WORK ORDER:
All lines of the material below that include the string "cyan" are to be copied.
(Beginning of SUPPLIED DATA)
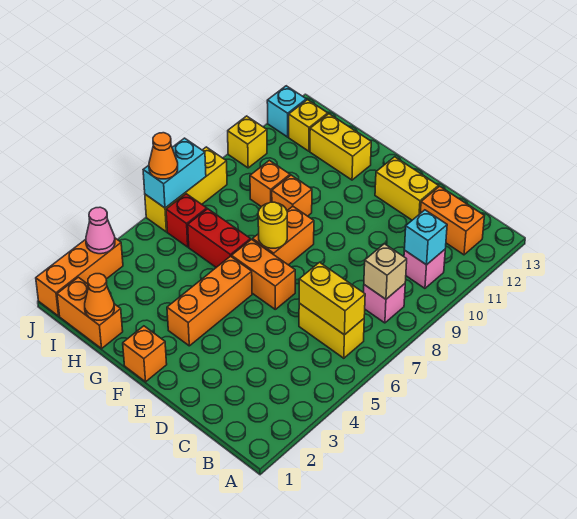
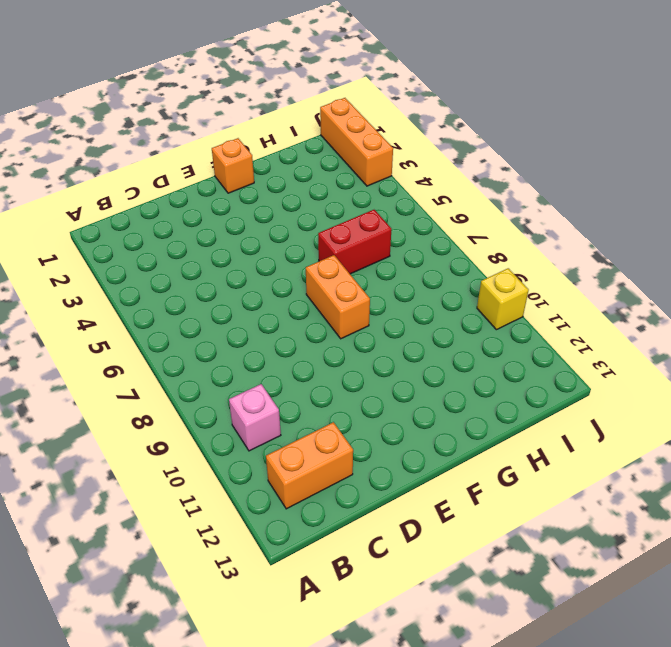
none -> yellow brick B6:C6 level 1
none -> pink brick B8 level 1
none -> yellow brick D12:E12 level 1

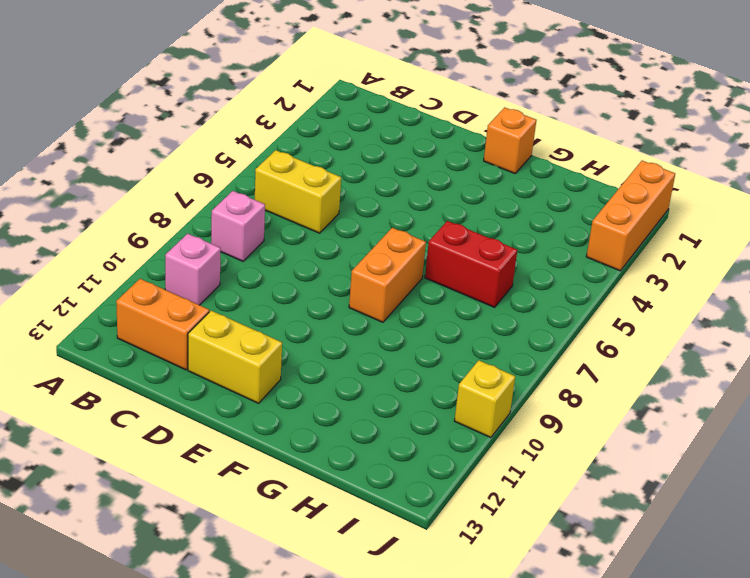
none -> orange brick E6:F6 level 1
none -> orange brick F3:F5 level 1
none -> orange brick G9 level 1

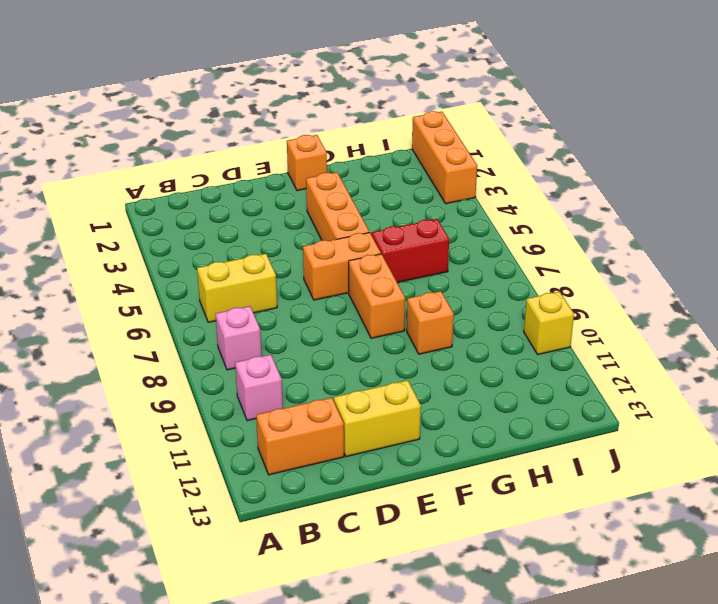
none -> yellow brick G12:H12 level 1
none -> orange brick H1:I1 level 1
none -> orange brick H9 level 1

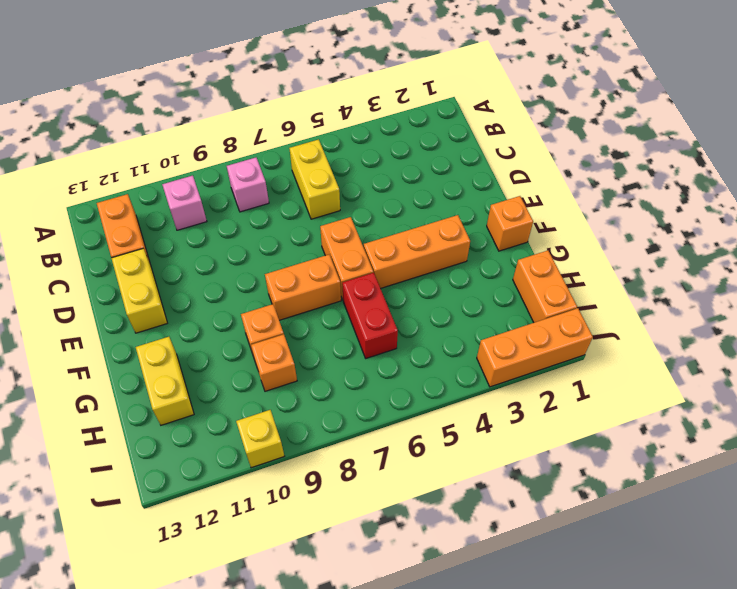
none -> red brick I6 level 1
none -> yellow brick I12 level 1
none -> yellow brick J6:J8 level 1

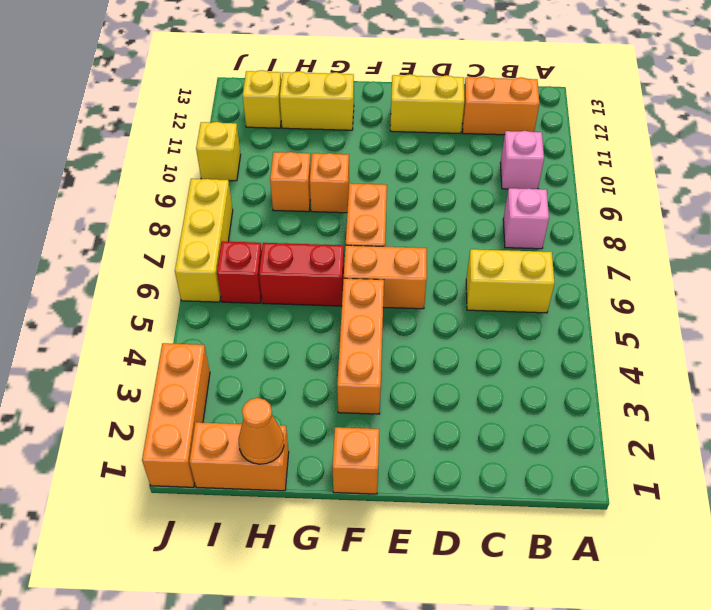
none -> cyan brick J12 level 1
none -> yellow brick B6:C6 level 2
none -> tan brick B8 level 2

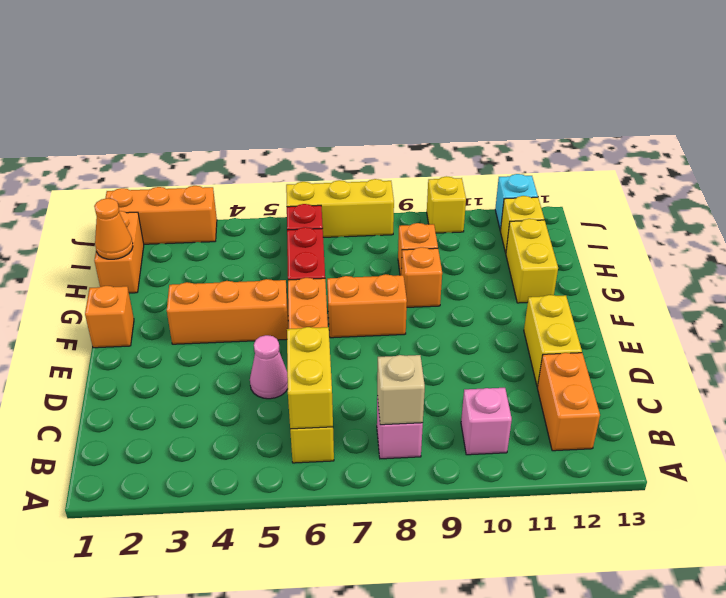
pink cone D5 level 1 -> pink cone J3 level 2
none -> cyan brick B10 level 2
none -> yellow round brick F7 level 2
none -> cyan brick J6:J7 level 2

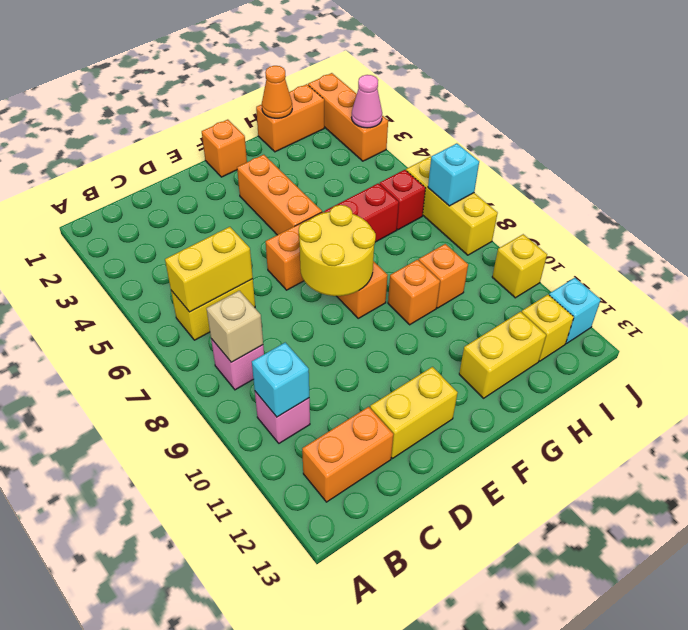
yellow round brick E7:F8 level 2 -> yellow round brick F7 level 2
cyan brick J7 level 2 -> cyan brick J6:J7 level 2
none -> orange cone J6 level 3

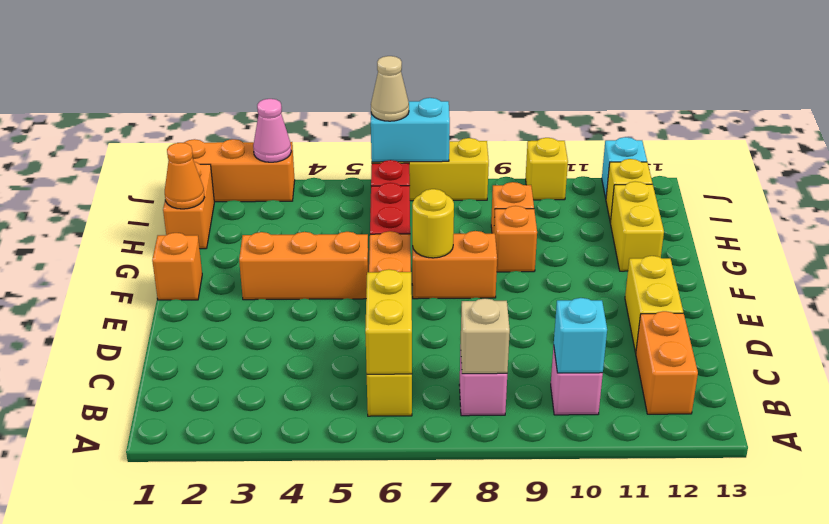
tan cone J6 level 3 -> orange cone J6 level 3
(End of SUPPLIED DATA)
SOLVED EXERCISE:
none -> cyan brick J12 level 1
none -> cyan brick B10 level 2
none -> cyan brick J6:J7 level 2
cyan brick J7 level 2 -> cyan brick J6:J7 level 2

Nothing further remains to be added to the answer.